**Task prompt:** Below is a listing; restate from it, character for character, the lines beginning at the line holding "R8: 3.3k (+12V, D0) -> 100k (+12V, D0)" and ending at the line holding "U3: OR (in GND, in", both included.

++++ Entries shown ++++

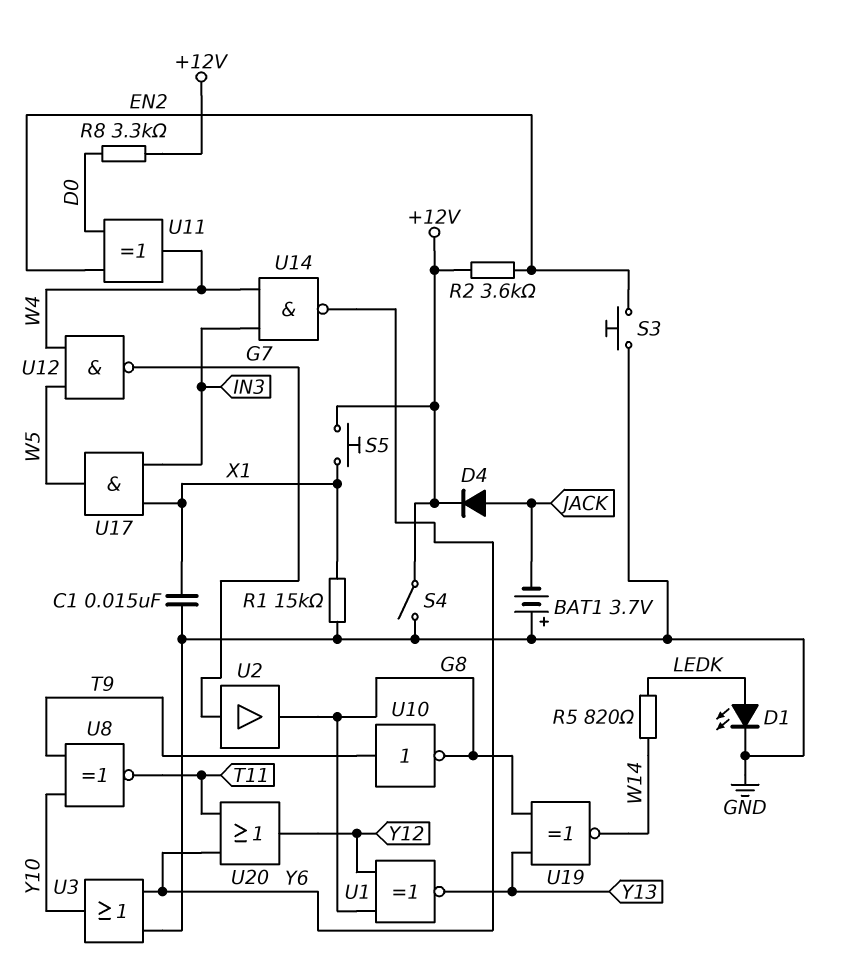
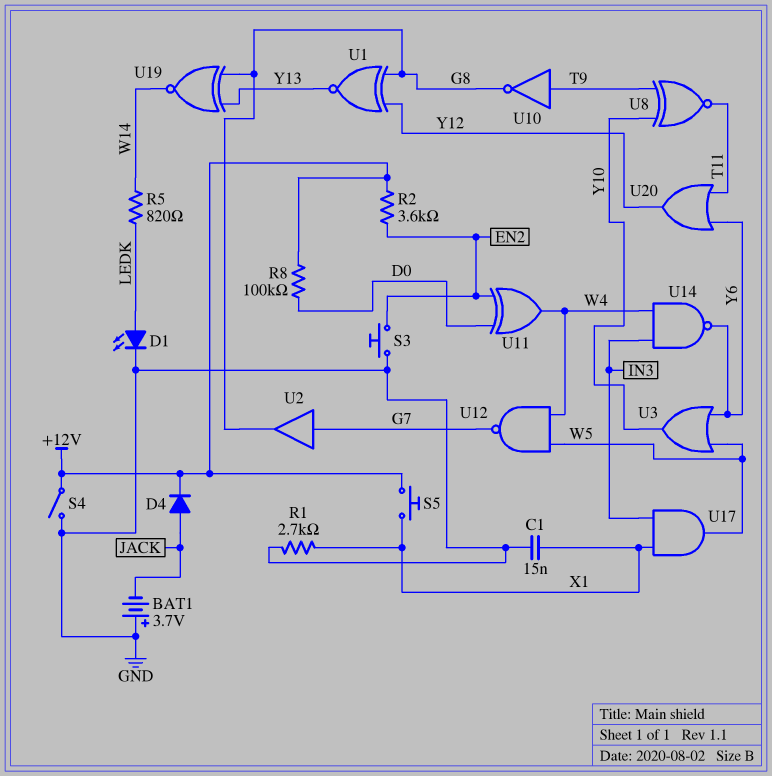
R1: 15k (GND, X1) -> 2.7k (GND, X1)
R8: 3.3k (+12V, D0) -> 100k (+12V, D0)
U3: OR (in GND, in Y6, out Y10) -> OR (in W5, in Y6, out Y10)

++++
++++ Entries shown ++++

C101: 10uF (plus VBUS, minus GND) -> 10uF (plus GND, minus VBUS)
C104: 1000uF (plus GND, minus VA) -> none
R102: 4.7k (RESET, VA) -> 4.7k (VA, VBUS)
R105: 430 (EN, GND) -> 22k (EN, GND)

++++
++++ Entries shown ++++

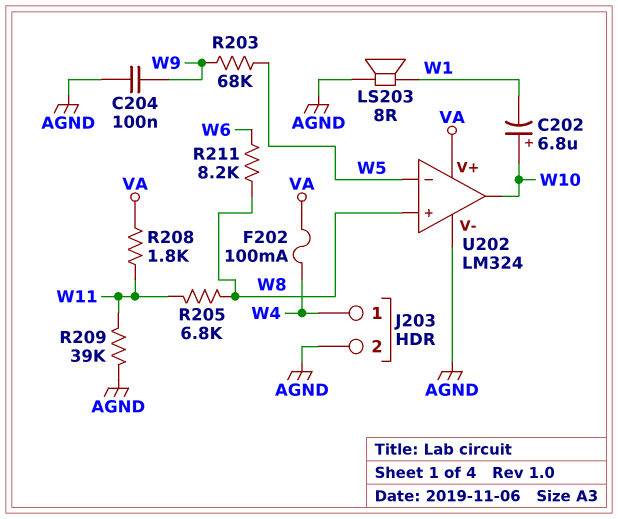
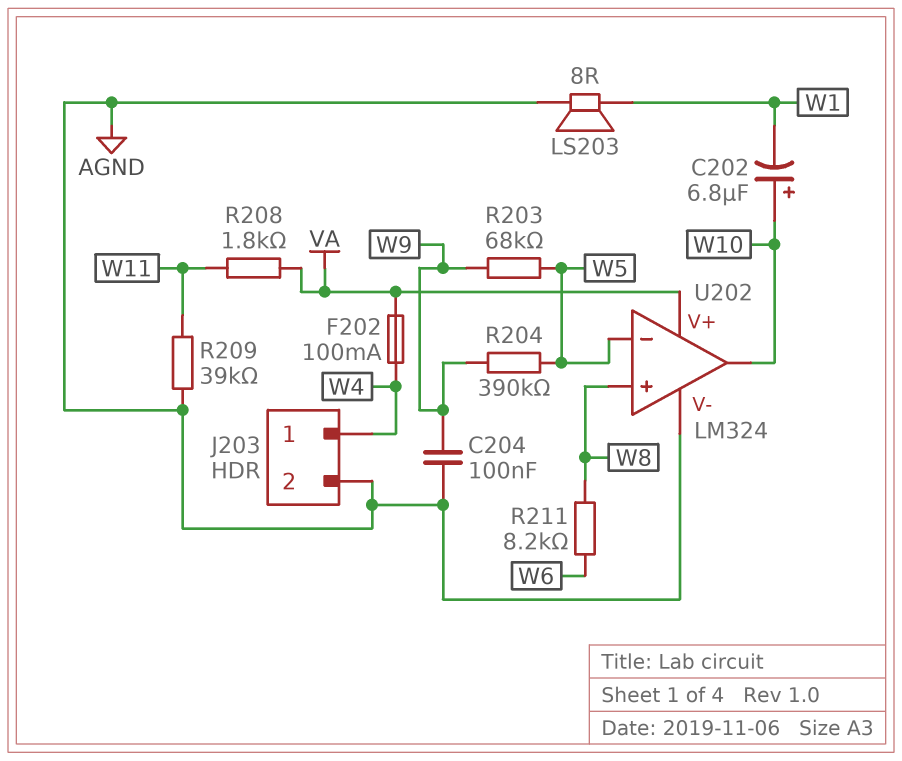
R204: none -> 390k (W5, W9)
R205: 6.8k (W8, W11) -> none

++++

**Exercise response:**
R8: 3.3k (+12V, D0) -> 100k (+12V, D0)
U3: OR (in GND, in Y6, out Y10) -> OR (in W5, in Y6, out Y10)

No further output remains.